- WHAT THIS TASK INVOLVES
A word-for-word copy of the entries, with the images left out, is what you should write.

___ LISTED ENTRIES ___

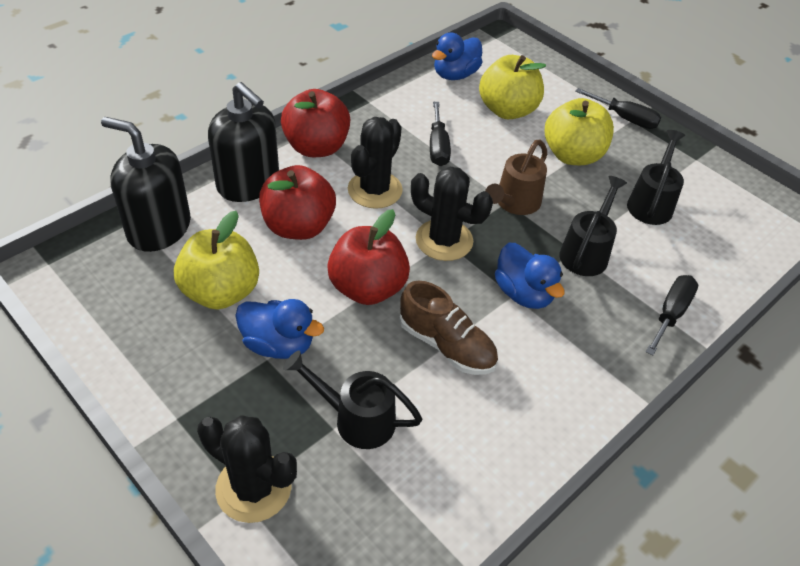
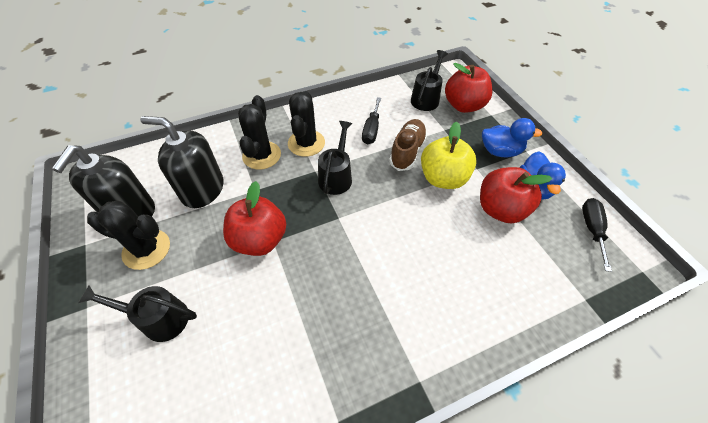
black screwdriver: [430,102,451,166] [575,88,661,129] [646,275,698,356] = 3 -> [362,97,381,145] [582,198,612,272] = 2
blue duck: [235,299,324,359] [432,32,483,80] [495,243,564,309] = 3 -> [482,118,542,157] [519,151,566,200] = 2
brown watering can: [485,140,547,215] = 1 -> none = 0
yellow apple: [174,211,259,309] [479,55,546,119] [545,98,614,165] = 3 -> [421,122,477,189] = 1

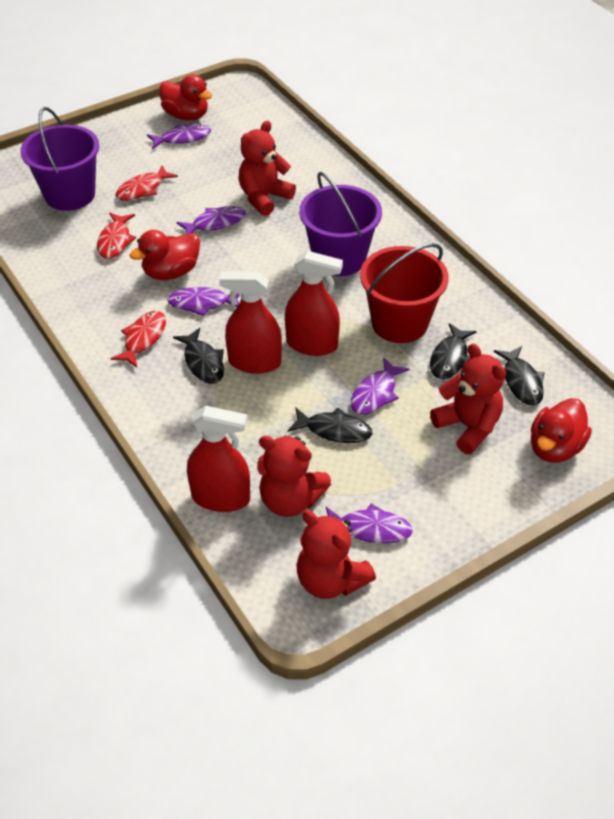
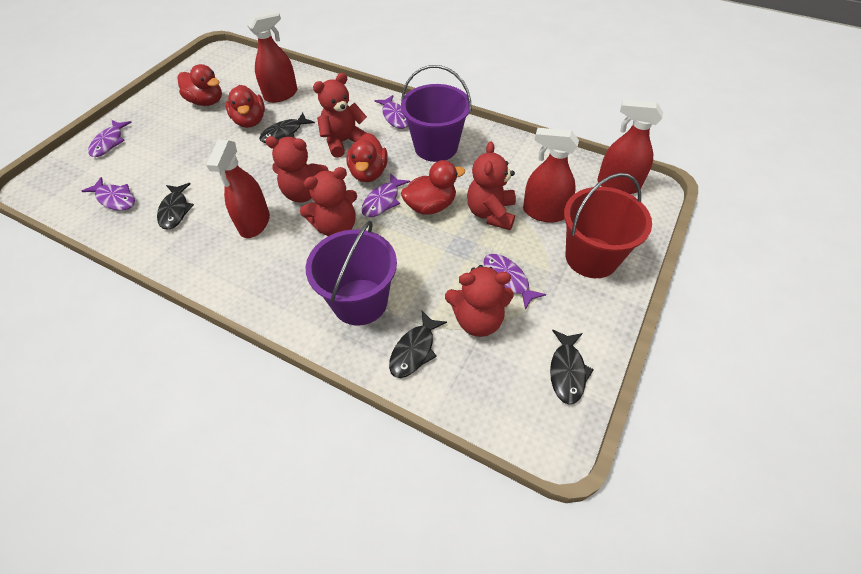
red duck: [130,230,200,280] [159,75,212,121] [531,398,592,462] = 3 -> [178,64,222,106] [226,85,265,128] [347,133,388,182] [401,160,465,215] = 4
red fish: [97,213,136,259] [111,311,166,368] [115,165,178,201] = 3 -> none = 0
red spray bottle: [187,406,250,512] [219,271,282,374] [285,251,343,356] = 3 -> [206,140,270,238] [247,10,297,103] [523,128,579,223] [598,100,663,194] = 4
red teddy bear: [238,121,296,216] [257,436,331,517] [296,510,376,599] [430,343,506,454] = 4 -> [265,136,329,203] [300,167,357,236] [313,73,367,158] [445,265,513,337] [467,141,516,230] = 5

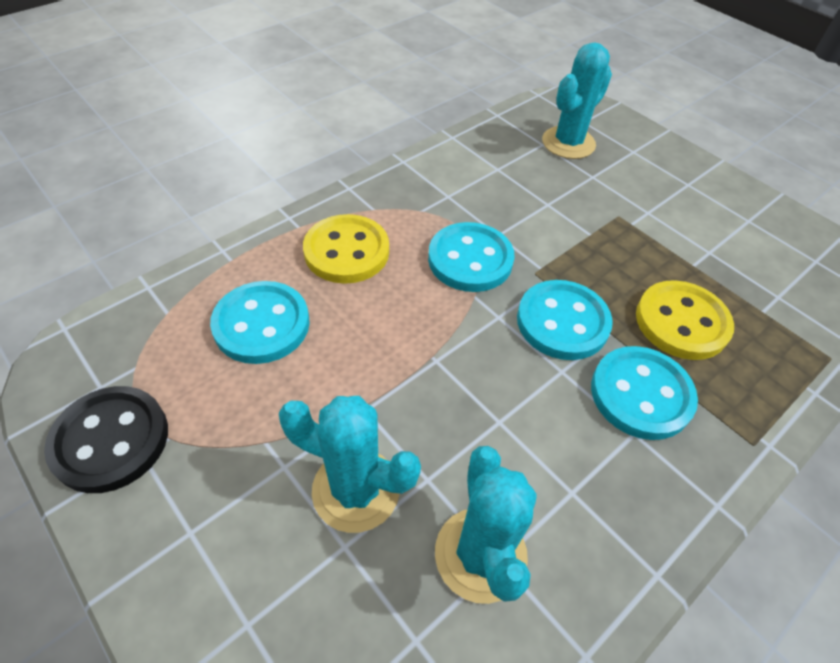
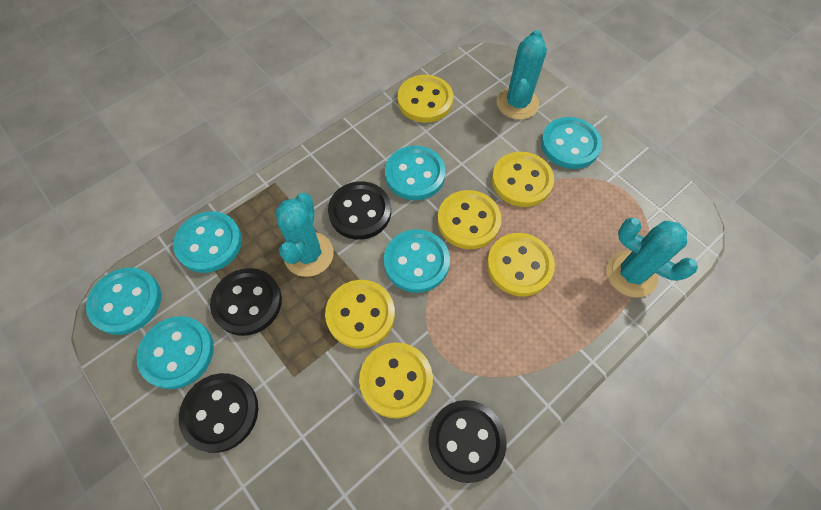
black button: [44,386,168,493] = 1 -> [179,373,258,453] [210,268,282,336] [328,181,391,240] [428,400,507,483] = 4
turquoise button: [210,281,310,364] [428,222,515,292] [517,280,613,360] [591,346,698,440] = 4 -> [86,267,161,335] [137,316,214,389] [173,211,242,273] [384,229,450,293] [385,146,446,200] [541,117,602,169] = 6
yellow button: [303,214,389,284] [636,280,734,360] = 2 -> [325,280,395,348] [359,343,433,418] [398,75,453,123] [437,190,502,249] [487,233,555,296] [492,152,554,207] = 6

___

- EXPECTED ANSWER
black screwdriver: [430,102,451,166] [575,88,661,129] [646,275,698,356] = 3 -> [362,97,381,145] [582,198,612,272] = 2
blue duck: [235,299,324,359] [432,32,483,80] [495,243,564,309] = 3 -> [482,118,542,157] [519,151,566,200] = 2
brown watering can: [485,140,547,215] = 1 -> none = 0
yellow apple: [174,211,259,309] [479,55,546,119] [545,98,614,165] = 3 -> [421,122,477,189] = 1

red duck: [130,230,200,280] [159,75,212,121] [531,398,592,462] = 3 -> [178,64,222,106] [226,85,265,128] [347,133,388,182] [401,160,465,215] = 4
red fish: [97,213,136,259] [111,311,166,368] [115,165,178,201] = 3 -> none = 0
red spray bottle: [187,406,250,512] [219,271,282,374] [285,251,343,356] = 3 -> [206,140,270,238] [247,10,297,103] [523,128,579,223] [598,100,663,194] = 4
red teddy bear: [238,121,296,216] [257,436,331,517] [296,510,376,599] [430,343,506,454] = 4 -> [265,136,329,203] [300,167,357,236] [313,73,367,158] [445,265,513,337] [467,141,516,230] = 5

black button: [44,386,168,493] = 1 -> [179,373,258,453] [210,268,282,336] [328,181,391,240] [428,400,507,483] = 4
turquoise button: [210,281,310,364] [428,222,515,292] [517,280,613,360] [591,346,698,440] = 4 -> [86,267,161,335] [137,316,214,389] [173,211,242,273] [384,229,450,293] [385,146,446,200] [541,117,602,169] = 6
yellow button: [303,214,389,284] [636,280,734,360] = 2 -> [325,280,395,348] [359,343,433,418] [398,75,453,123] [437,190,502,249] [487,233,555,296] [492,152,554,207] = 6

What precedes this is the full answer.